▶ **Directions for this task**: Each entry below must appear in the answer exactly as written.

Records Start Marker

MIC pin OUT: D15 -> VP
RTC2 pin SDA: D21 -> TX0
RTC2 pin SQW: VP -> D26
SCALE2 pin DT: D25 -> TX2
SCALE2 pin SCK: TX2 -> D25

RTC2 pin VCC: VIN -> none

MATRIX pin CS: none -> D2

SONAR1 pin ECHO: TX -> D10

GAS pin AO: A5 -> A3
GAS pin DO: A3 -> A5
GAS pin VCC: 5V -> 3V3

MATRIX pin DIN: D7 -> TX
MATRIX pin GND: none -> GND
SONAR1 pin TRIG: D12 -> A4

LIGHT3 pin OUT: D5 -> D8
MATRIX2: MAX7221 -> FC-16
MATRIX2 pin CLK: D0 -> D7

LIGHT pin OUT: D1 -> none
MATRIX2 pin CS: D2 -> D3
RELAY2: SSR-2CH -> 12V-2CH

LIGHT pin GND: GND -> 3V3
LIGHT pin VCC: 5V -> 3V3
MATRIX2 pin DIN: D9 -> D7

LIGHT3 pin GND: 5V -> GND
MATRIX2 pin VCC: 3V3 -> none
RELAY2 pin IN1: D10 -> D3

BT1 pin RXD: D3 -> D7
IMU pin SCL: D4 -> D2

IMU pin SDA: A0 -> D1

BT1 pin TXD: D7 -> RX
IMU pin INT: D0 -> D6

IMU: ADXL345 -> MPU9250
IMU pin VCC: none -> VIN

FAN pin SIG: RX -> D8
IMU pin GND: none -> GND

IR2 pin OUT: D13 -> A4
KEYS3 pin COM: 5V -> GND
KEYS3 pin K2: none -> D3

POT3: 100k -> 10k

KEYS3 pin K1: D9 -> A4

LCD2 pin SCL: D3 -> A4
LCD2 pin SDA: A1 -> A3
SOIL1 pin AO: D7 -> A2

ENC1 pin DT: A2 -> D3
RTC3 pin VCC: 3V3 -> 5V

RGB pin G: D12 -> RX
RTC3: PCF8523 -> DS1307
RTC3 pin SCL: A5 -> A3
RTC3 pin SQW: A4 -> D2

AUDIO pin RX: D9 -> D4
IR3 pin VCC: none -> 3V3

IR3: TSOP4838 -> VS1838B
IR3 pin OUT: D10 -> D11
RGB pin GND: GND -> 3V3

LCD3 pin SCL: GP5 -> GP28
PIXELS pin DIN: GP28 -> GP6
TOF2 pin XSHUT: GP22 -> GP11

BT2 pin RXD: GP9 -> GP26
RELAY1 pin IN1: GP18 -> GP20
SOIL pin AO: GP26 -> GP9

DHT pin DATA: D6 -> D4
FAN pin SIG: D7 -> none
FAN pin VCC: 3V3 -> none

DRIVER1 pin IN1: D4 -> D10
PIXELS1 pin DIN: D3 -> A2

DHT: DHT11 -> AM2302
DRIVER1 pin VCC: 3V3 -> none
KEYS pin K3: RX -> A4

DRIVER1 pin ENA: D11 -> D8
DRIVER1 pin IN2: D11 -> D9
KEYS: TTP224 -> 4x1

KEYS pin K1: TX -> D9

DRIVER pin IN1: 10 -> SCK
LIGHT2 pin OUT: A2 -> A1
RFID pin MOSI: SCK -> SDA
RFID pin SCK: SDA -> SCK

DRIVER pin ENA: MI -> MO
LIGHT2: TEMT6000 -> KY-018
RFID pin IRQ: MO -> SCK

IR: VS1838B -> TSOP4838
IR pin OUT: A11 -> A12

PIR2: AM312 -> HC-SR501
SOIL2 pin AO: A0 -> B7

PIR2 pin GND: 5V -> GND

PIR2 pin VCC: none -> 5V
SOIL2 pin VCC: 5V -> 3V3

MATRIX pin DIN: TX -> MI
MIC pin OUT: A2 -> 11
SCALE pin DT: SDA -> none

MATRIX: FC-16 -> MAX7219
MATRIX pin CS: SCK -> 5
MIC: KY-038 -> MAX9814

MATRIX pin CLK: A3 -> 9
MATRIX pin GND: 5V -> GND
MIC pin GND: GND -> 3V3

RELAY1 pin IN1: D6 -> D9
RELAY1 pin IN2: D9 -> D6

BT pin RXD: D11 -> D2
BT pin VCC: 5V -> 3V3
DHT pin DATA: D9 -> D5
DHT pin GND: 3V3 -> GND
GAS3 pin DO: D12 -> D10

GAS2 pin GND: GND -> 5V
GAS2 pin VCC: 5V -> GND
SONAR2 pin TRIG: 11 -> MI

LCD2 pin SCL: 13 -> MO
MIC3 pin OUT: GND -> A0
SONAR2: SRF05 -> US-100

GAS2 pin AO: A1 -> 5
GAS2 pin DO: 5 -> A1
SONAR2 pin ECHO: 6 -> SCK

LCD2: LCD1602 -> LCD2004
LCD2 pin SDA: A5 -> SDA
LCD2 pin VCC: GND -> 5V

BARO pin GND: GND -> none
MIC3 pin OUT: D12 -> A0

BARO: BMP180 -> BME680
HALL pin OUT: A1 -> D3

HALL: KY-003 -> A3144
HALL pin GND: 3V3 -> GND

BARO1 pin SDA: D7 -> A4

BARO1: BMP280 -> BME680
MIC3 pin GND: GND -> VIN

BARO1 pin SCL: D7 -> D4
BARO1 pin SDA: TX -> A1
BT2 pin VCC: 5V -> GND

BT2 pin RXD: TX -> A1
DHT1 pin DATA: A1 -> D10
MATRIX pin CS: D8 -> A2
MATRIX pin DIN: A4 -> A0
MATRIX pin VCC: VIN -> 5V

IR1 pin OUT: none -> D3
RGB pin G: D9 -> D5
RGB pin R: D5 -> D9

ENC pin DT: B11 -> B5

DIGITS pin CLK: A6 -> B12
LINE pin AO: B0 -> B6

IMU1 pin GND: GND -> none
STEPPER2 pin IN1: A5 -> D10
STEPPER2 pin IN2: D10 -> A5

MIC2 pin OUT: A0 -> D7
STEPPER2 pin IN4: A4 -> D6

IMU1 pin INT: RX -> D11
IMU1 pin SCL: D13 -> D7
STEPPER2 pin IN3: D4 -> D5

Records End Marker

▶ **Solution for this exercise**:
MIC pin OUT: D15 -> VP
RTC2 pin SDA: D21 -> TX0
RTC2 pin SQW: VP -> D26
SCALE2 pin DT: D25 -> TX2
SCALE2 pin SCK: TX2 -> D25

RTC2 pin VCC: VIN -> none

MATRIX pin CS: none -> D2

SONAR1 pin ECHO: TX -> D10

GAS pin AO: A5 -> A3
GAS pin DO: A3 -> A5
GAS pin VCC: 5V -> 3V3

MATRIX pin DIN: D7 -> TX
MATRIX pin GND: none -> GND
SONAR1 pin TRIG: D12 -> A4

LIGHT3 pin OUT: D5 -> D8
MATRIX2: MAX7221 -> FC-16
MATRIX2 pin CLK: D0 -> D7

LIGHT pin OUT: D1 -> none
MATRIX2 pin CS: D2 -> D3
RELAY2: SSR-2CH -> 12V-2CH

LIGHT pin GND: GND -> 3V3
LIGHT pin VCC: 5V -> 3V3
MATRIX2 pin DIN: D9 -> D7

LIGHT3 pin GND: 5V -> GND
MATRIX2 pin VCC: 3V3 -> none
RELAY2 pin IN1: D10 -> D3

BT1 pin RXD: D3 -> D7
IMU pin SCL: D4 -> D2

IMU pin SDA: A0 -> D1

BT1 pin TXD: D7 -> RX
IMU pin INT: D0 -> D6

IMU: ADXL345 -> MPU9250
IMU pin VCC: none -> VIN

FAN pin SIG: RX -> D8
IMU pin GND: none -> GND

IR2 pin OUT: D13 -> A4
KEYS3 pin COM: 5V -> GND
KEYS3 pin K2: none -> D3

POT3: 100k -> 10k

KEYS3 pin K1: D9 -> A4

LCD2 pin SCL: D3 -> A4
LCD2 pin SDA: A1 -> A3
SOIL1 pin AO: D7 -> A2

ENC1 pin DT: A2 -> D3
RTC3 pin VCC: 3V3 -> 5V

RGB pin G: D12 -> RX
RTC3: PCF8523 -> DS1307
RTC3 pin SCL: A5 -> A3
RTC3 pin SQW: A4 -> D2

AUDIO pin RX: D9 -> D4
IR3 pin VCC: none -> 3V3

IR3: TSOP4838 -> VS1838B
IR3 pin OUT: D10 -> D11
RGB pin GND: GND -> 3V3

LCD3 pin SCL: GP5 -> GP28
PIXELS pin DIN: GP28 -> GP6
TOF2 pin XSHUT: GP22 -> GP11

BT2 pin RXD: GP9 -> GP26
RELAY1 pin IN1: GP18 -> GP20
SOIL pin AO: GP26 -> GP9

DHT pin DATA: D6 -> D4
FAN pin SIG: D7 -> none
FAN pin VCC: 3V3 -> none

DRIVER1 pin IN1: D4 -> D10
PIXELS1 pin DIN: D3 -> A2

DHT: DHT11 -> AM2302
DRIVER1 pin VCC: 3V3 -> none
KEYS pin K3: RX -> A4

DRIVER1 pin ENA: D11 -> D8
DRIVER1 pin IN2: D11 -> D9
KEYS: TTP224 -> 4x1

KEYS pin K1: TX -> D9

DRIVER pin IN1: 10 -> SCK
LIGHT2 pin OUT: A2 -> A1
RFID pin MOSI: SCK -> SDA
RFID pin SCK: SDA -> SCK

DRIVER pin ENA: MI -> MO
LIGHT2: TEMT6000 -> KY-018
RFID pin IRQ: MO -> SCK

IR: VS1838B -> TSOP4838
IR pin OUT: A11 -> A12

PIR2: AM312 -> HC-SR501
SOIL2 pin AO: A0 -> B7

PIR2 pin GND: 5V -> GND

PIR2 pin VCC: none -> 5V
SOIL2 pin VCC: 5V -> 3V3

MATRIX pin DIN: TX -> MI
MIC pin OUT: A2 -> 11
SCALE pin DT: SDA -> none

MATRIX: FC-16 -> MAX7219
MATRIX pin CS: SCK -> 5
MIC: KY-038 -> MAX9814

MATRIX pin CLK: A3 -> 9
MATRIX pin GND: 5V -> GND
MIC pin GND: GND -> 3V3

RELAY1 pin IN1: D6 -> D9
RELAY1 pin IN2: D9 -> D6

BT pin RXD: D11 -> D2
BT pin VCC: 5V -> 3V3
DHT pin DATA: D9 -> D5
DHT pin GND: 3V3 -> GND
GAS3 pin DO: D12 -> D10

GAS2 pin GND: GND -> 5V
GAS2 pin VCC: 5V -> GND
SONAR2 pin TRIG: 11 -> MI

LCD2 pin SCL: 13 -> MO
MIC3 pin OUT: GND -> A0
SONAR2: SRF05 -> US-100

GAS2 pin AO: A1 -> 5
GAS2 pin DO: 5 -> A1
SONAR2 pin ECHO: 6 -> SCK

LCD2: LCD1602 -> LCD2004
LCD2 pin SDA: A5 -> SDA
LCD2 pin VCC: GND -> 5V

BARO pin GND: GND -> none
MIC3 pin OUT: D12 -> A0

BARO: BMP180 -> BME680
HALL pin OUT: A1 -> D3

HALL: KY-003 -> A3144
HALL pin GND: 3V3 -> GND

BARO1 pin SDA: D7 -> A4

BARO1: BMP280 -> BME680
MIC3 pin GND: GND -> VIN

BARO1 pin SCL: D7 -> D4
BARO1 pin SDA: TX -> A1
BT2 pin VCC: 5V -> GND

BT2 pin RXD: TX -> A1
DHT1 pin DATA: A1 -> D10
MATRIX pin CS: D8 -> A2
MATRIX pin DIN: A4 -> A0
MATRIX pin VCC: VIN -> 5V

IR1 pin OUT: none -> D3
RGB pin G: D9 -> D5
RGB pin R: D5 -> D9

ENC pin DT: B11 -> B5

DIGITS pin CLK: A6 -> B12
LINE pin AO: B0 -> B6

IMU1 pin GND: GND -> none
STEPPER2 pin IN1: A5 -> D10
STEPPER2 pin IN2: D10 -> A5

MIC2 pin OUT: A0 -> D7
STEPPER2 pin IN4: A4 -> D6

IMU1 pin INT: RX -> D11
IMU1 pin SCL: D13 -> D7
STEPPER2 pin IN3: D4 -> D5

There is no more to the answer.